What is expected: Please transcribe exactly the lines from the line holding "black brick C5:C6" through the end of the data below, and skip any pictures.

━━━━━ Records provided

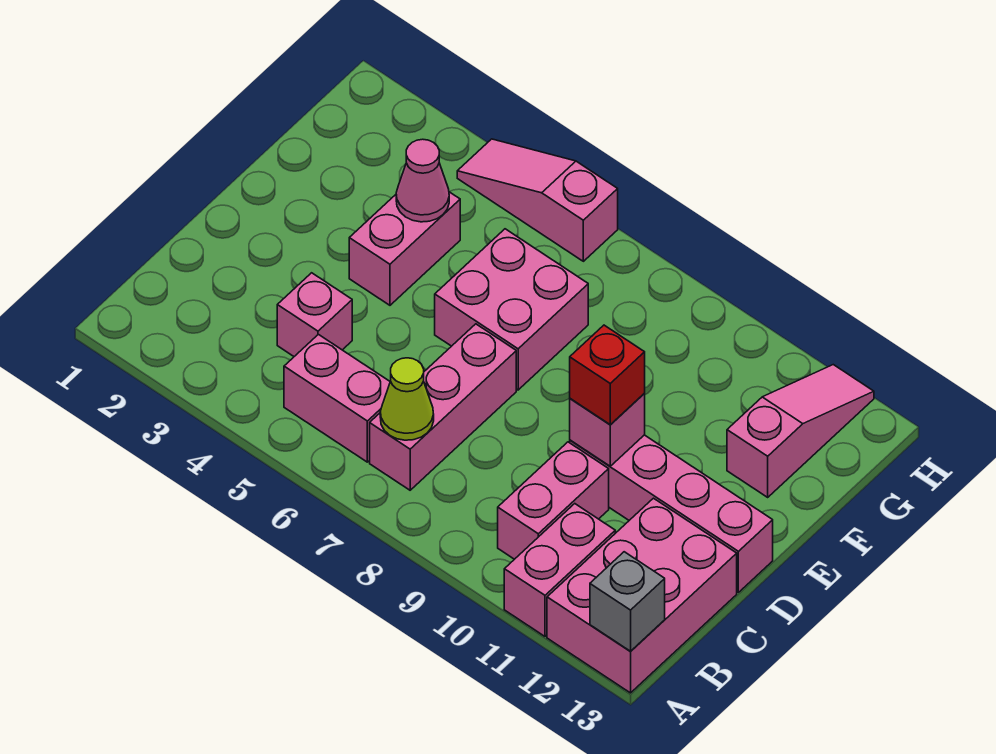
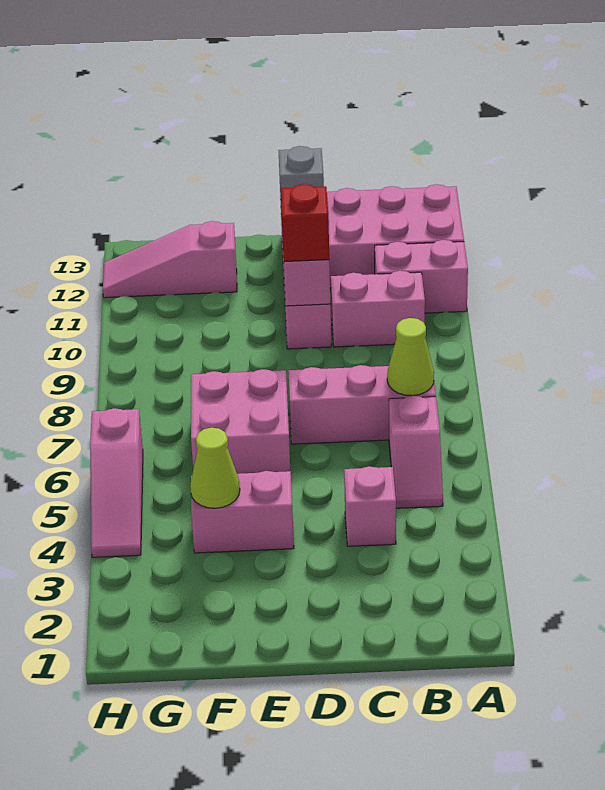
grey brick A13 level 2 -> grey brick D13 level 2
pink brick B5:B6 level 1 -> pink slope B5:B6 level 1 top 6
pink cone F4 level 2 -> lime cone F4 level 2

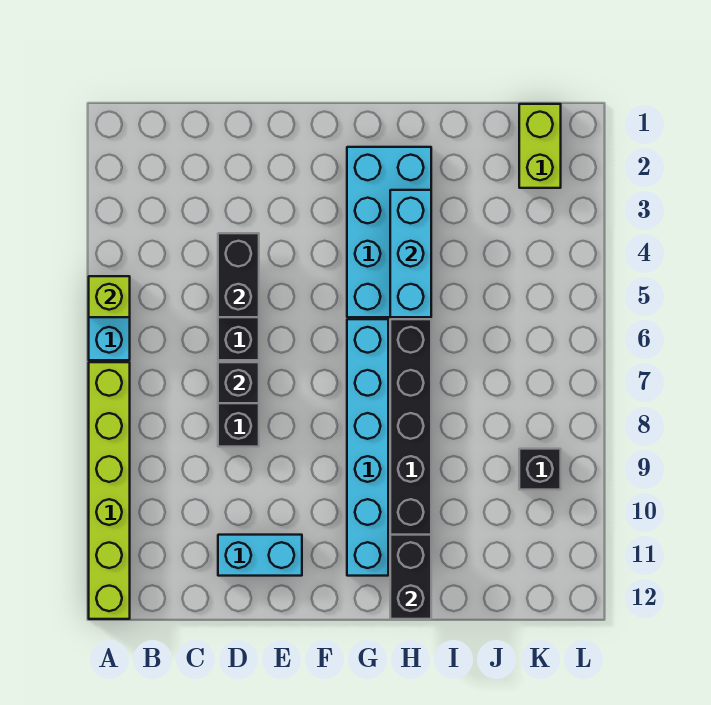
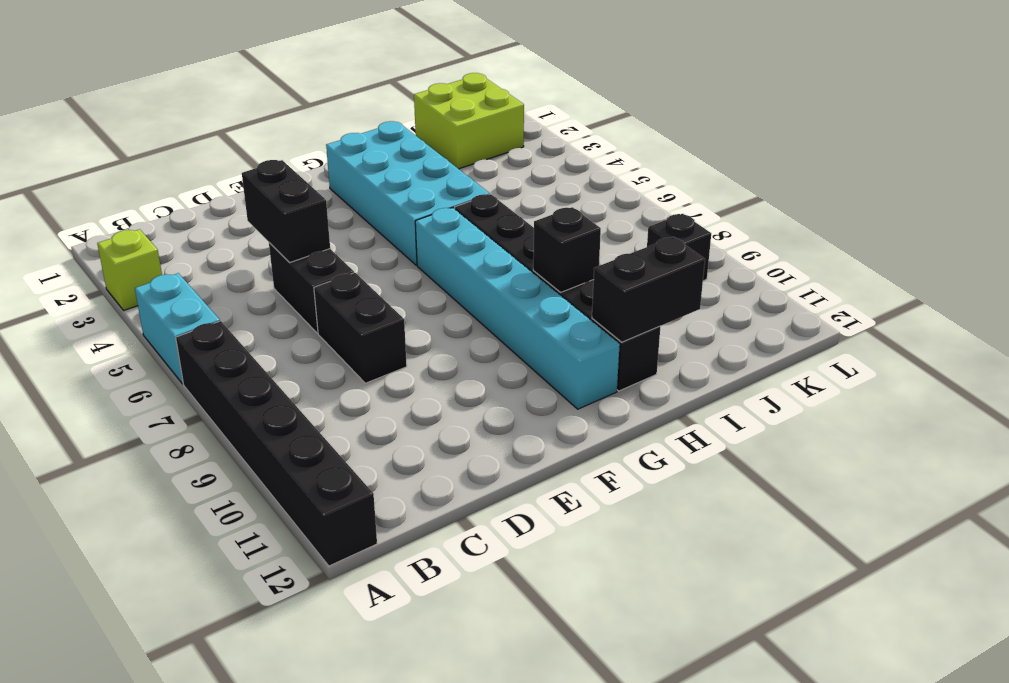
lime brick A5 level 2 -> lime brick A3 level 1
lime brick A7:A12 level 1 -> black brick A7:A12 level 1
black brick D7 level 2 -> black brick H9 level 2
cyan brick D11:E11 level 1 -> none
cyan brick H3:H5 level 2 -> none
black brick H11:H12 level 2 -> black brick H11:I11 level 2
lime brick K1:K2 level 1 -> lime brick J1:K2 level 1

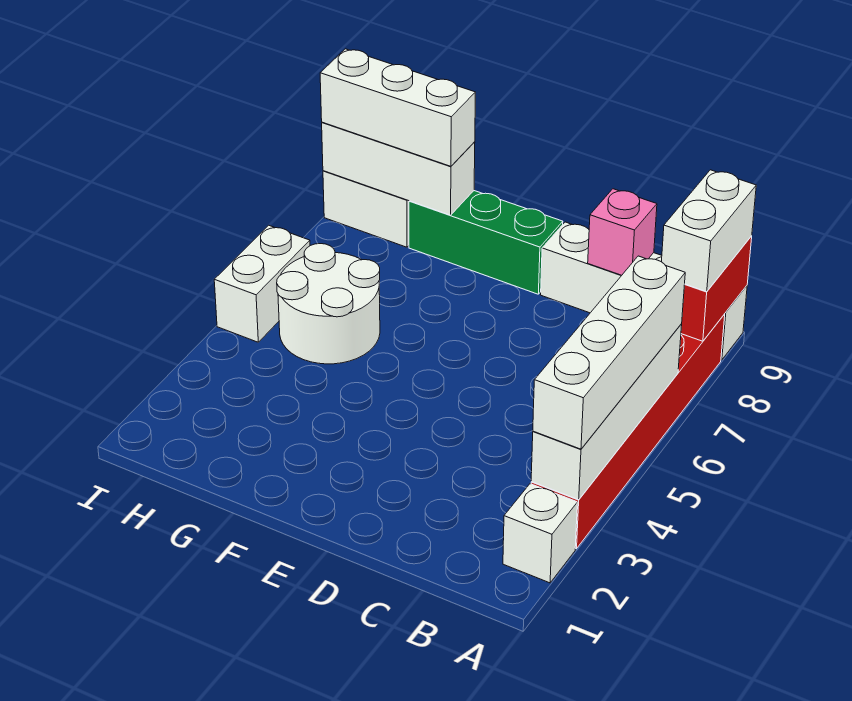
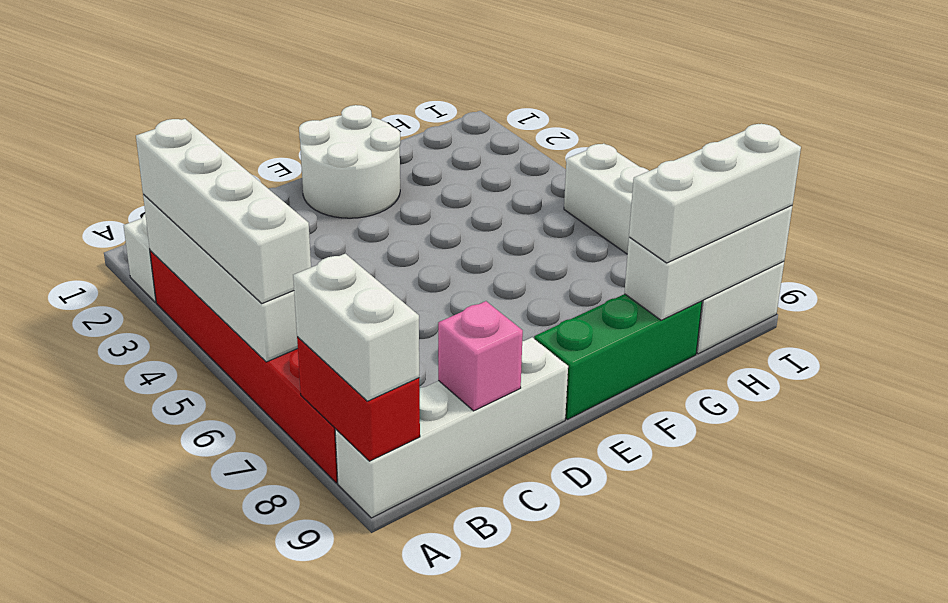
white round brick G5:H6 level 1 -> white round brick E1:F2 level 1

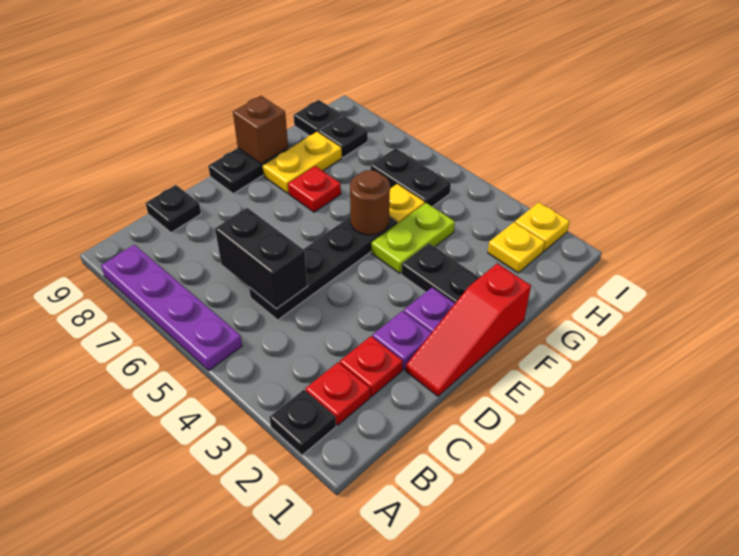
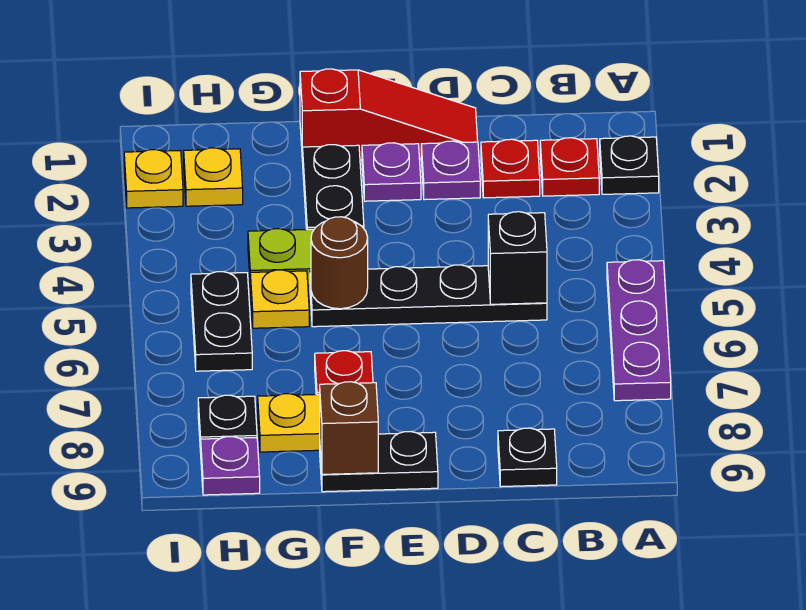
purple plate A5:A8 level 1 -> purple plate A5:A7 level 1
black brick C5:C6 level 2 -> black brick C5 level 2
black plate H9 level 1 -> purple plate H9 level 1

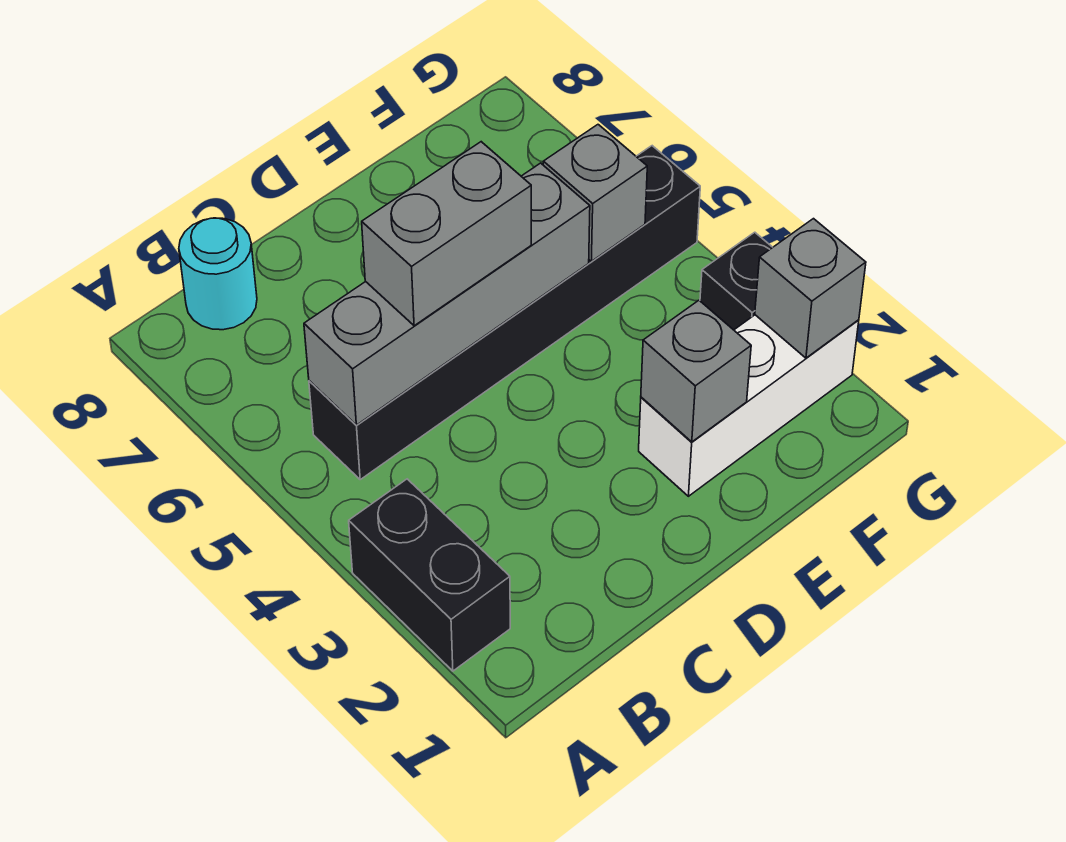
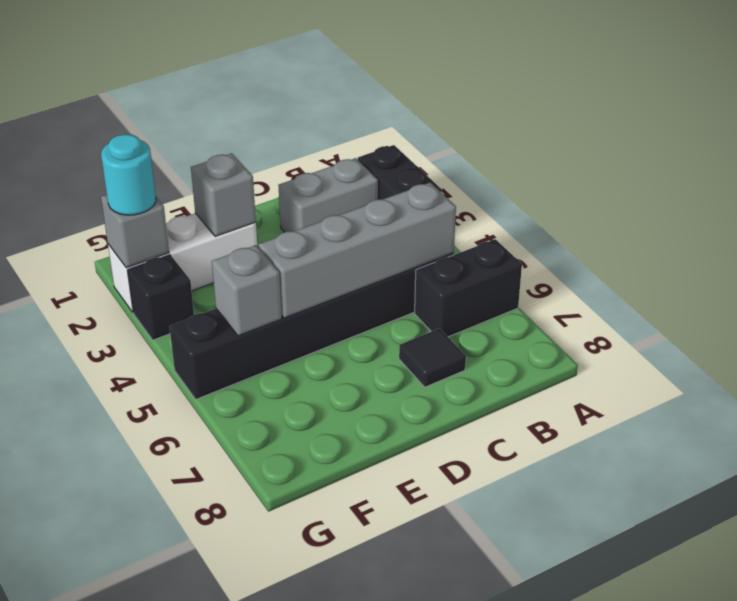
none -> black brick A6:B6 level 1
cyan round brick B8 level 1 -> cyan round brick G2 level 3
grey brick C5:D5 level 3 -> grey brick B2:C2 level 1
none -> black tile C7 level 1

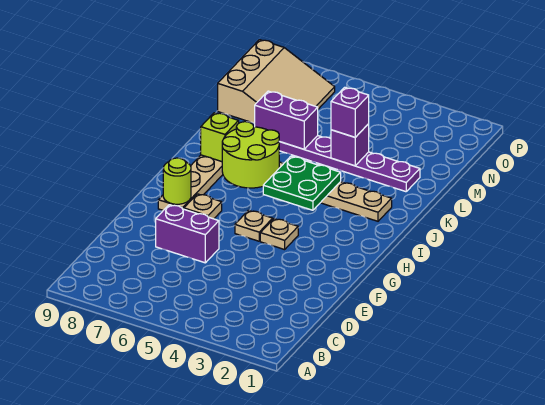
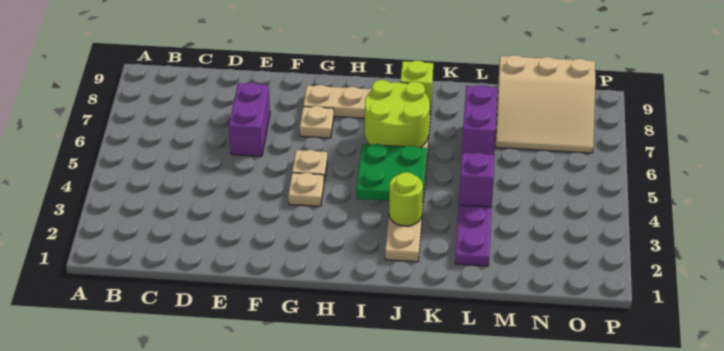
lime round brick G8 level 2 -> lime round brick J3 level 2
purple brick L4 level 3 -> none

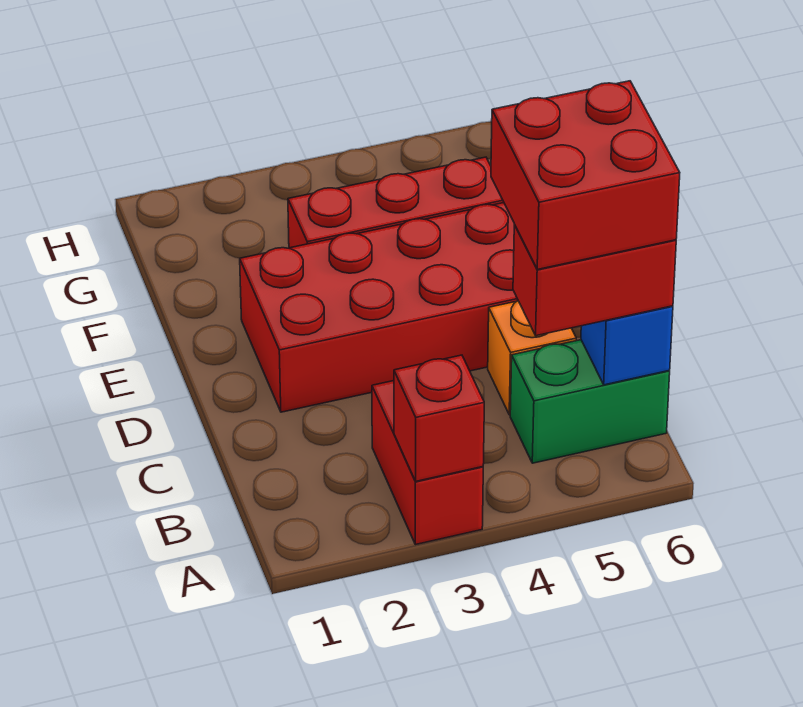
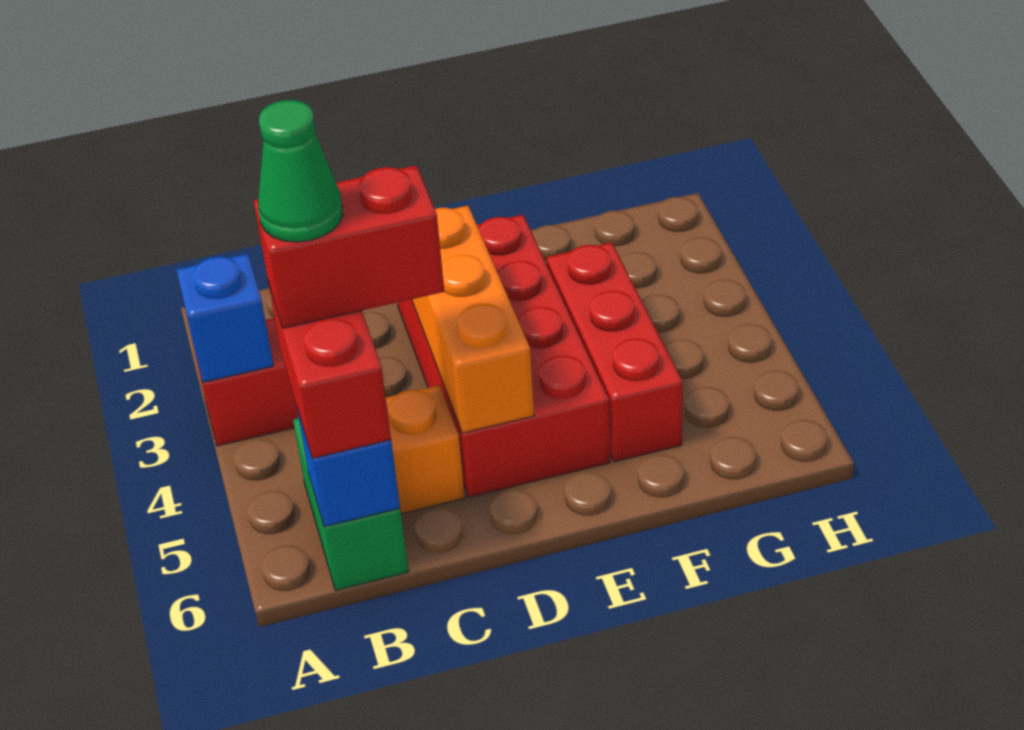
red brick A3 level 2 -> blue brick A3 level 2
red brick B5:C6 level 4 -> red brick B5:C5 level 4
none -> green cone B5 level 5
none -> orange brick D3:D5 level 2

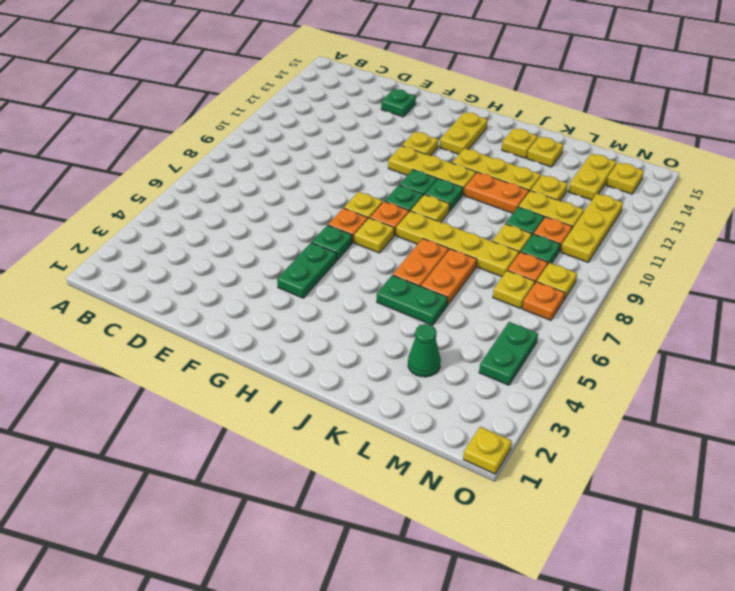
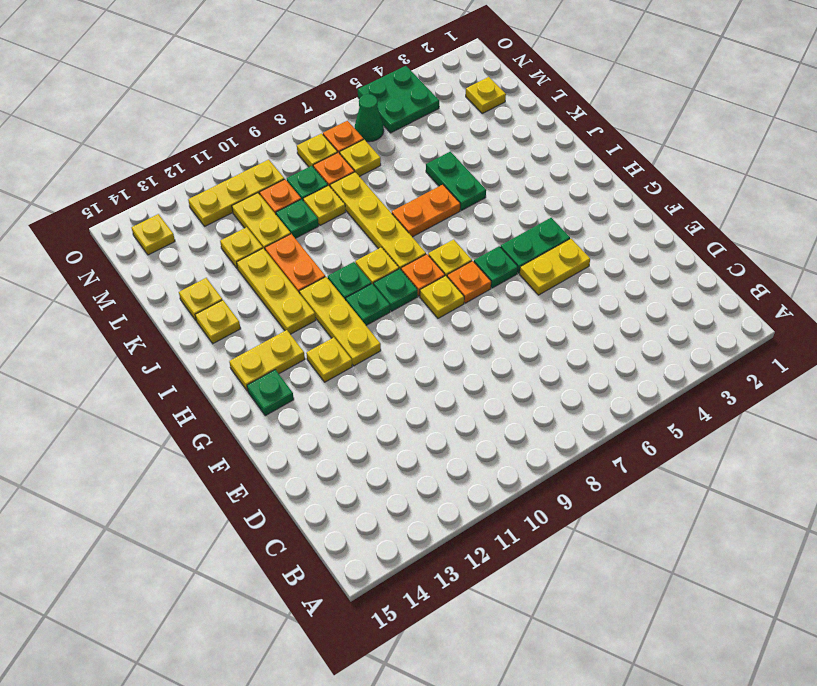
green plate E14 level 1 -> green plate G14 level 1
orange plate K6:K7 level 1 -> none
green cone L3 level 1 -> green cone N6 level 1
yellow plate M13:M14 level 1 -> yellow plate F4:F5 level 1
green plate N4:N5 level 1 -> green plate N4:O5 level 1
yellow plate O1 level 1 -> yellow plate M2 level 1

━━━━━━━━━━

Output for this exercise:
black brick C5:C6 level 2 -> black brick C5 level 2
black plate H9 level 1 -> purple plate H9 level 1

none -> black brick A6:B6 level 1
cyan round brick B8 level 1 -> cyan round brick G2 level 3
grey brick C5:D5 level 3 -> grey brick B2:C2 level 1
none -> black tile C7 level 1

lime round brick G8 level 2 -> lime round brick J3 level 2
purple brick L4 level 3 -> none

red brick A3 level 2 -> blue brick A3 level 2
red brick B5:C6 level 4 -> red brick B5:C5 level 4
none -> green cone B5 level 5
none -> orange brick D3:D5 level 2

green plate E14 level 1 -> green plate G14 level 1
orange plate K6:K7 level 1 -> none
green cone L3 level 1 -> green cone N6 level 1
yellow plate M13:M14 level 1 -> yellow plate F4:F5 level 1
green plate N4:N5 level 1 -> green plate N4:O5 level 1
yellow plate O1 level 1 -> yellow plate M2 level 1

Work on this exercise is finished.